[WORK ORDER] Word for word, restate the lines of the data below between those holding "J203 pin 3: IC202/P1.5 -> none" and "R204: 9.1k (+12V, NET6) -> 15k (+12V, NET6)", inclusive; pictures do not belong in the copy.

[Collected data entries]
↓↓↓
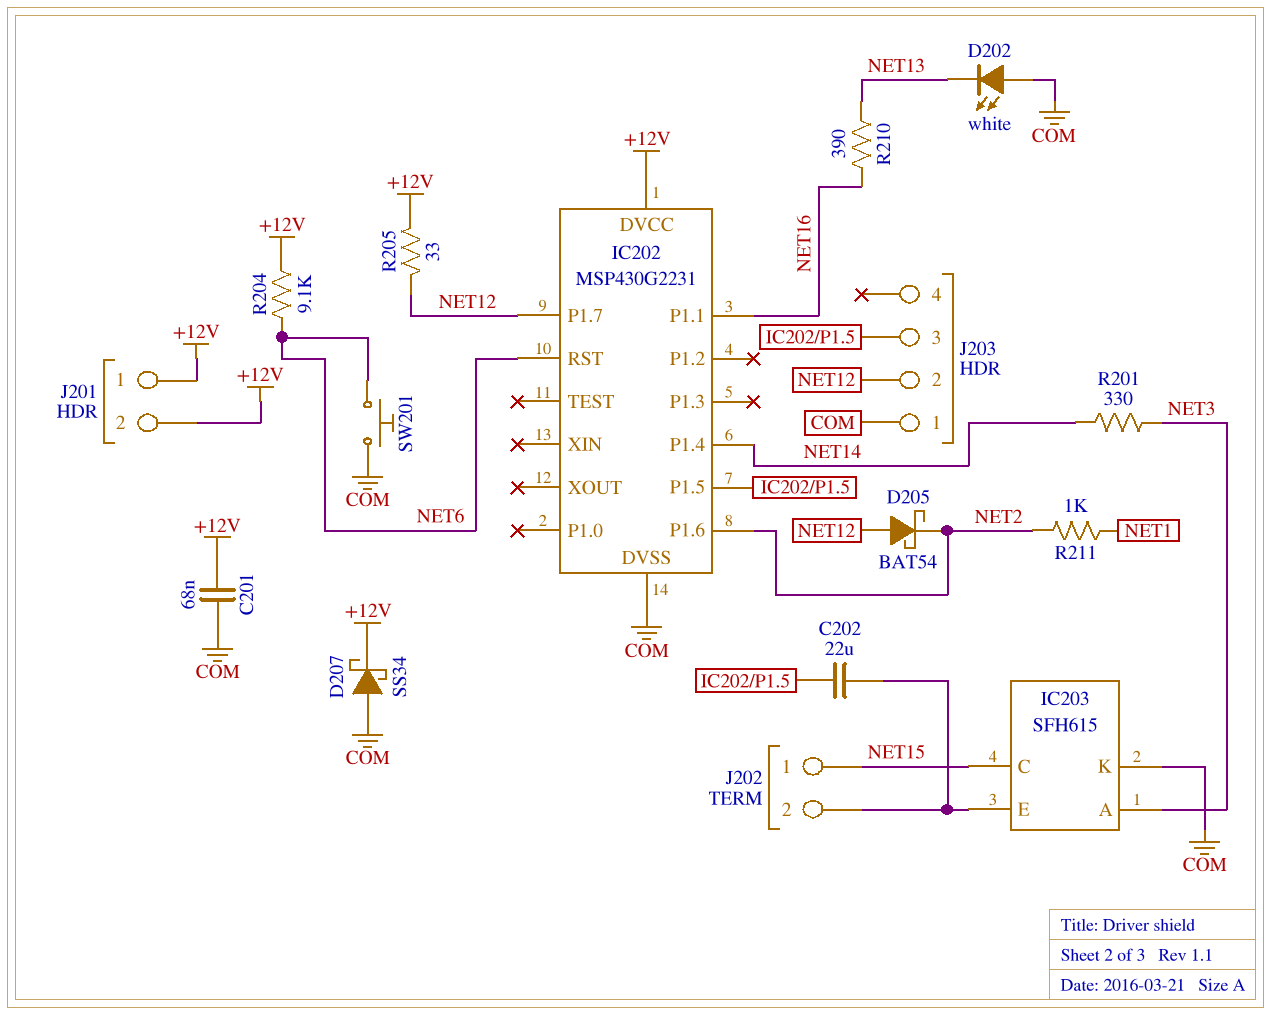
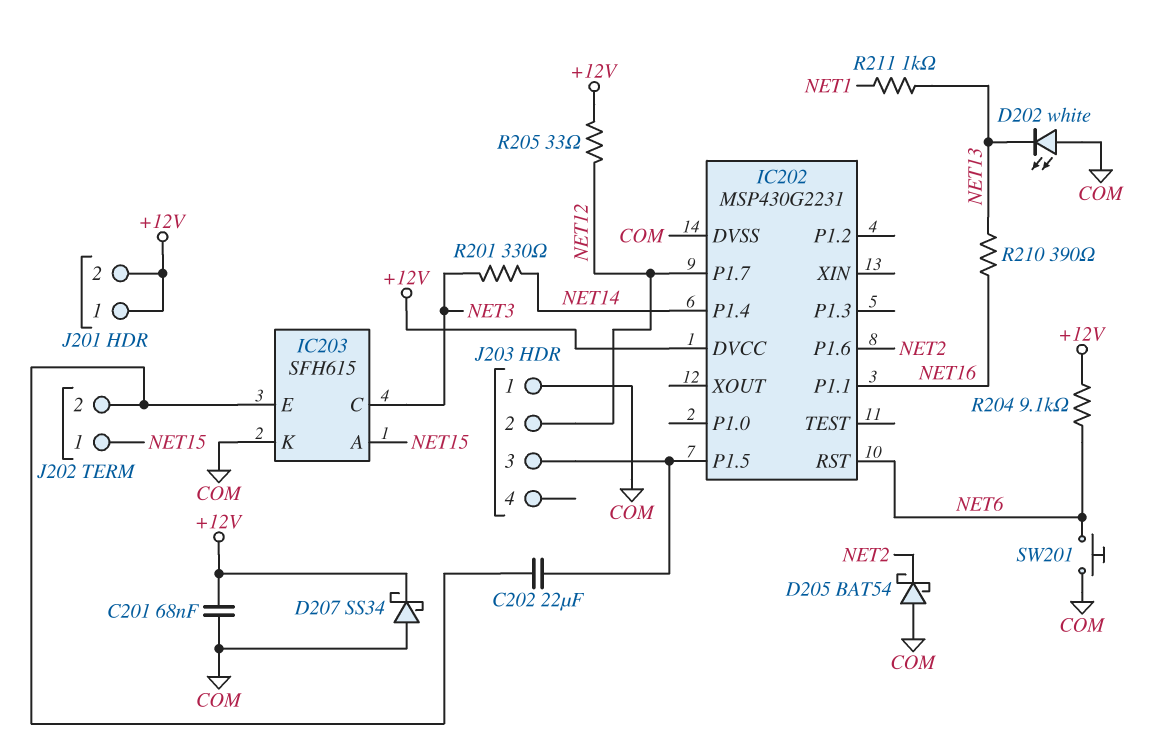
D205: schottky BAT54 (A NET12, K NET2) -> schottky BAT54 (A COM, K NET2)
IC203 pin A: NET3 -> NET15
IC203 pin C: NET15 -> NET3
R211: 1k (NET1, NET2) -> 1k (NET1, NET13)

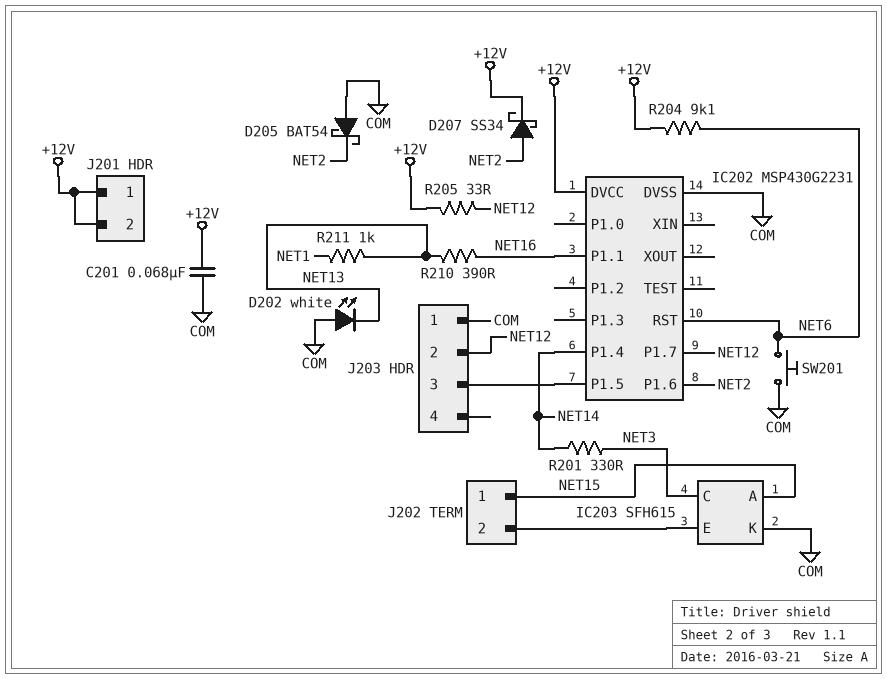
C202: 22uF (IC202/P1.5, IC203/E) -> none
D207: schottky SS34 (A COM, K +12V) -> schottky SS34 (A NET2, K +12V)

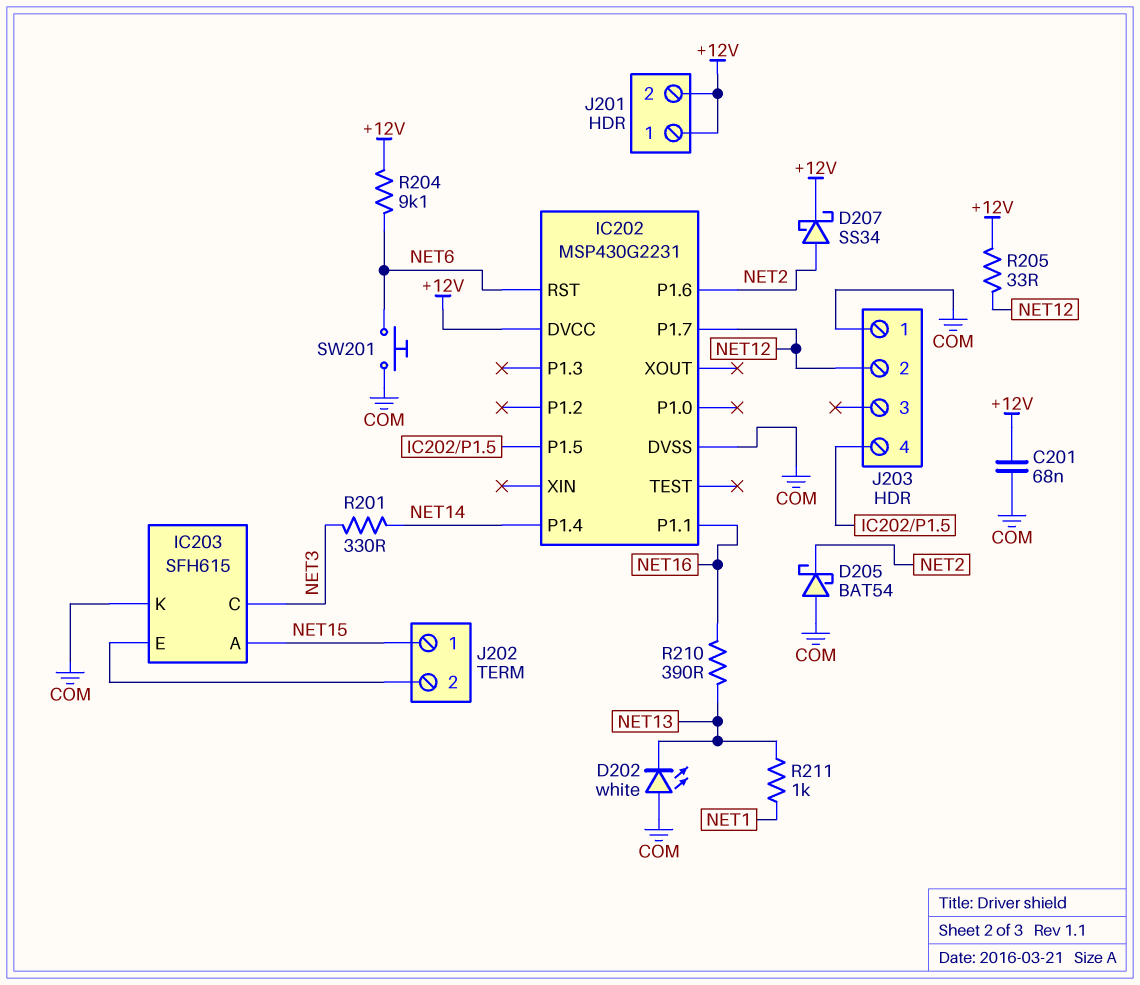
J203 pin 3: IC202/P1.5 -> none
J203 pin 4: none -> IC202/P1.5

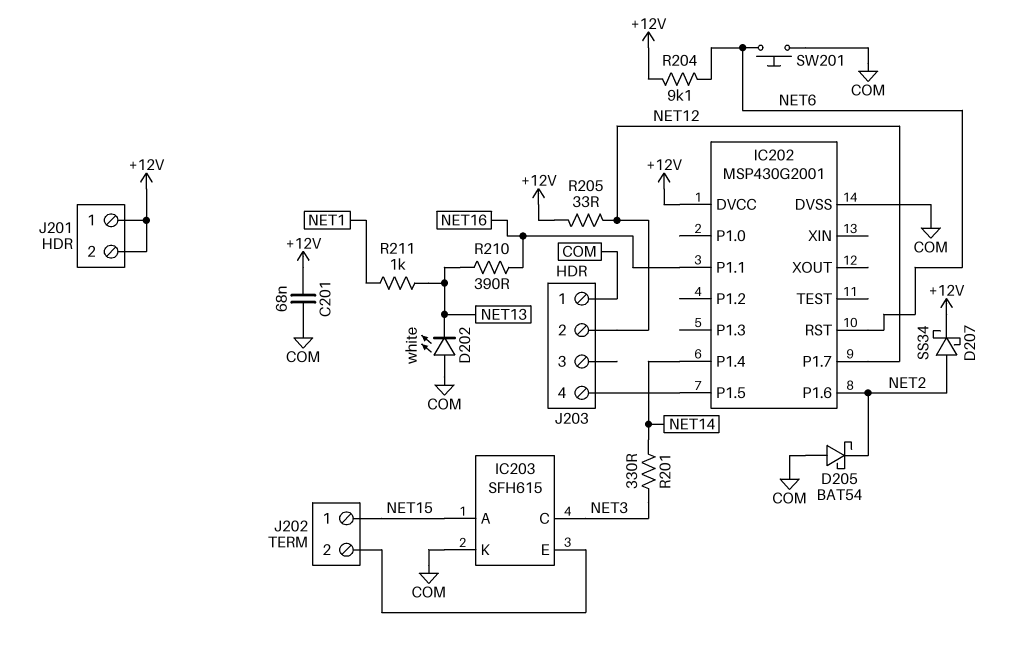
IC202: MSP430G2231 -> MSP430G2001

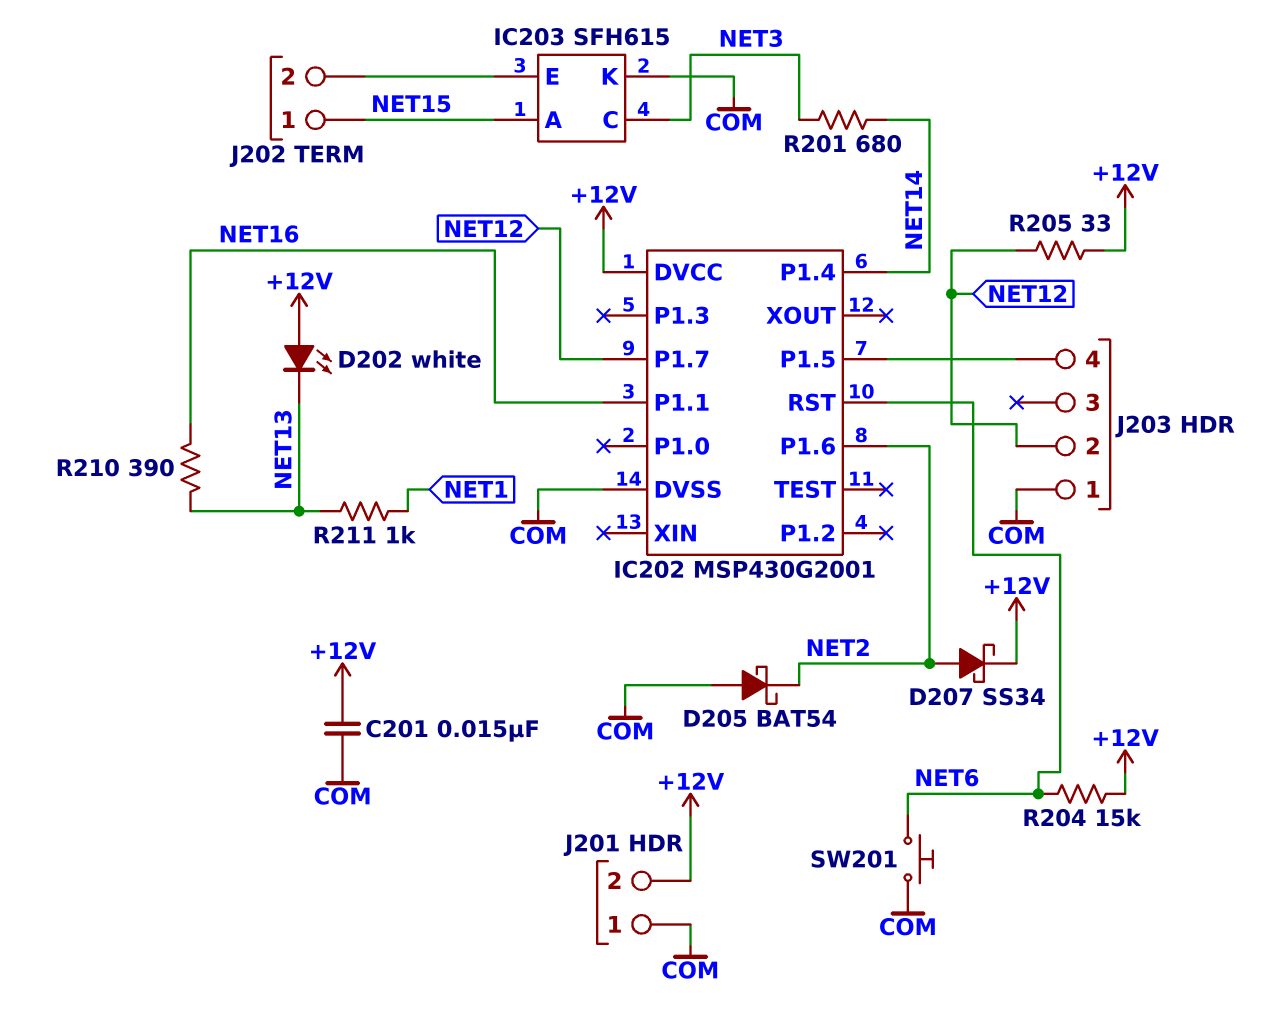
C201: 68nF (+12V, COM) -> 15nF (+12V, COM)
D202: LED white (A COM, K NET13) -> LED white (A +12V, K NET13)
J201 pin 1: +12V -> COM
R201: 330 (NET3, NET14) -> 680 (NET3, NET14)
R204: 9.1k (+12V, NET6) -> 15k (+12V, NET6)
↑↑↑
↓↓↓
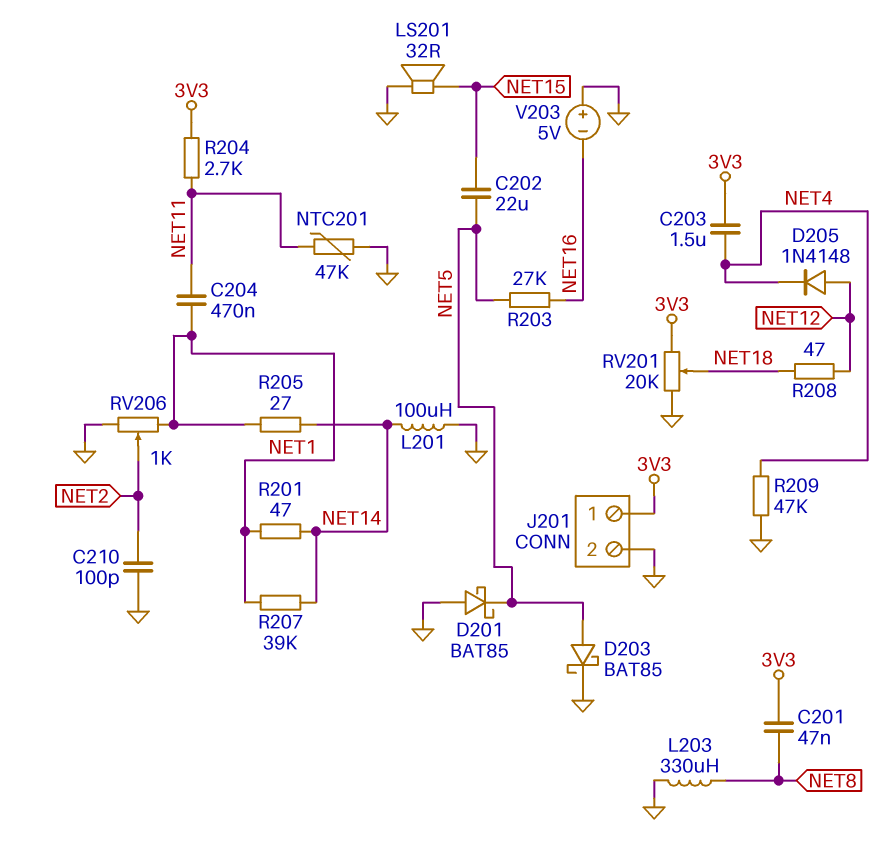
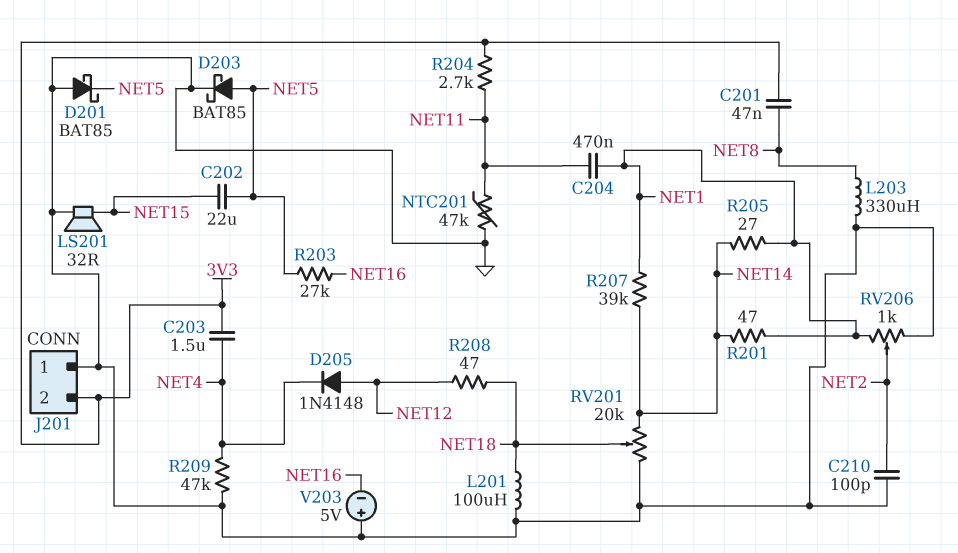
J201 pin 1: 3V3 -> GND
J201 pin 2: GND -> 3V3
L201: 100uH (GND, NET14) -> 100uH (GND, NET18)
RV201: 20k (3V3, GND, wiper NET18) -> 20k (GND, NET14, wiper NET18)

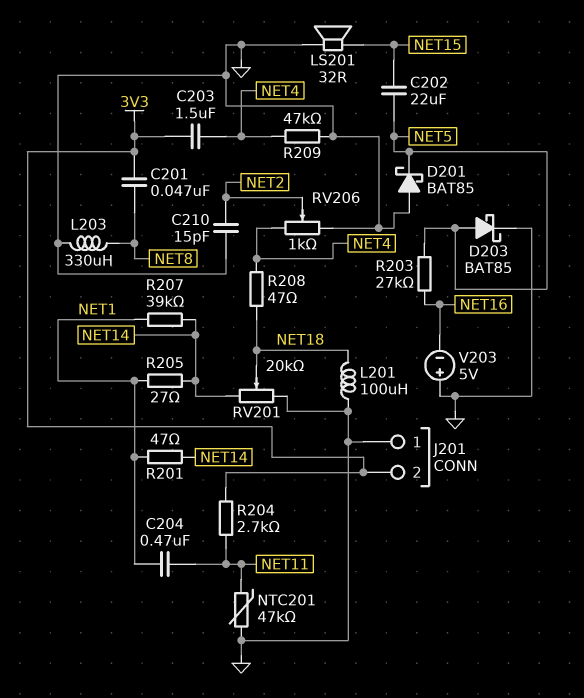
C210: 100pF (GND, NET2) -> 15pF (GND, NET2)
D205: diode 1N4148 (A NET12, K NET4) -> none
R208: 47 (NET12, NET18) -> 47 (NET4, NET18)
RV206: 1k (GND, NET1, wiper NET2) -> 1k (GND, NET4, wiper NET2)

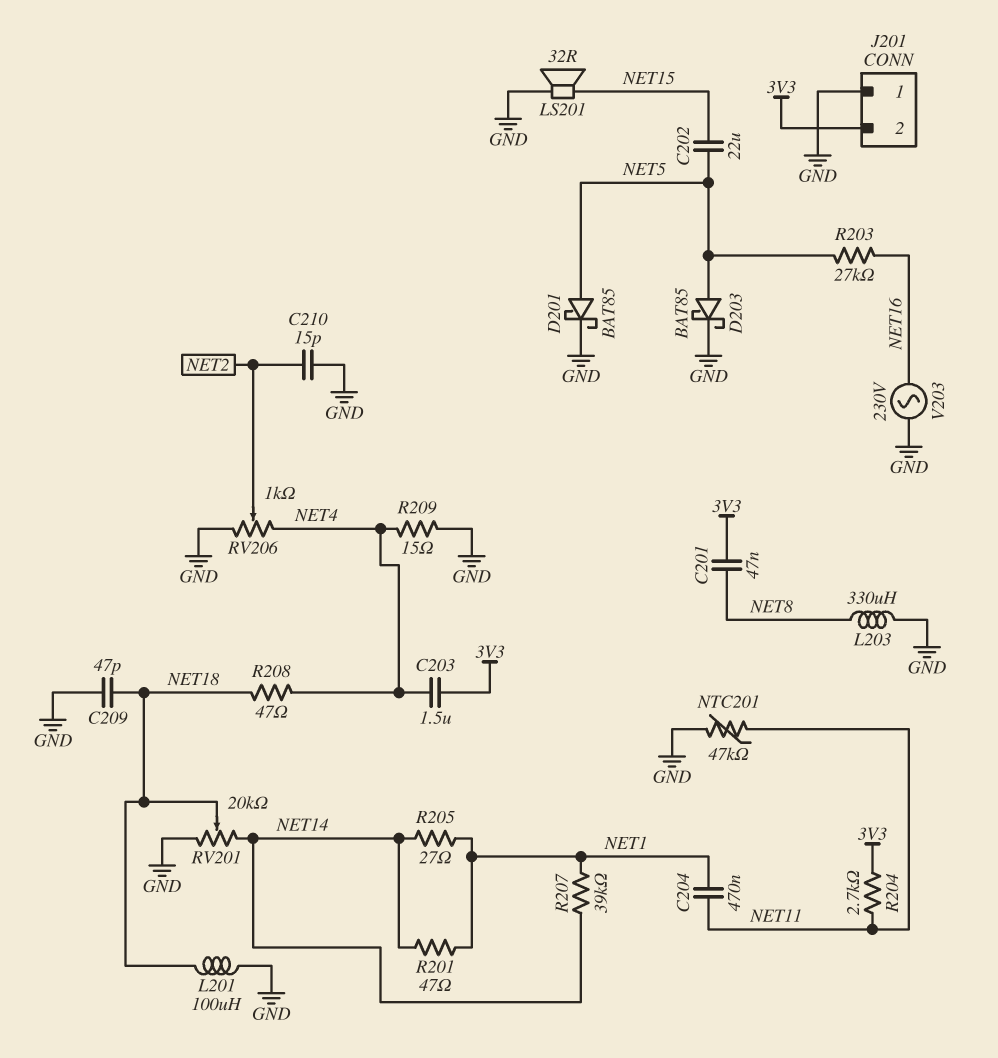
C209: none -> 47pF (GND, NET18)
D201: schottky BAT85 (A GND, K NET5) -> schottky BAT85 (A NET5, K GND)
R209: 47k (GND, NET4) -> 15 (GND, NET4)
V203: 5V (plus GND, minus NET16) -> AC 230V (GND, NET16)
↑↑↑
[OUTPUT OF THE EXERCISE]
J203 pin 3: IC202/P1.5 -> none
J203 pin 4: none -> IC202/P1.5

IC202: MSP430G2231 -> MSP430G2001

C201: 68nF (+12V, COM) -> 15nF (+12V, COM)
D202: LED white (A COM, K NET13) -> LED white (A +12V, K NET13)
J201 pin 1: +12V -> COM
R201: 330 (NET3, NET14) -> 680 (NET3, NET14)
R204: 9.1k (+12V, NET6) -> 15k (+12V, NET6)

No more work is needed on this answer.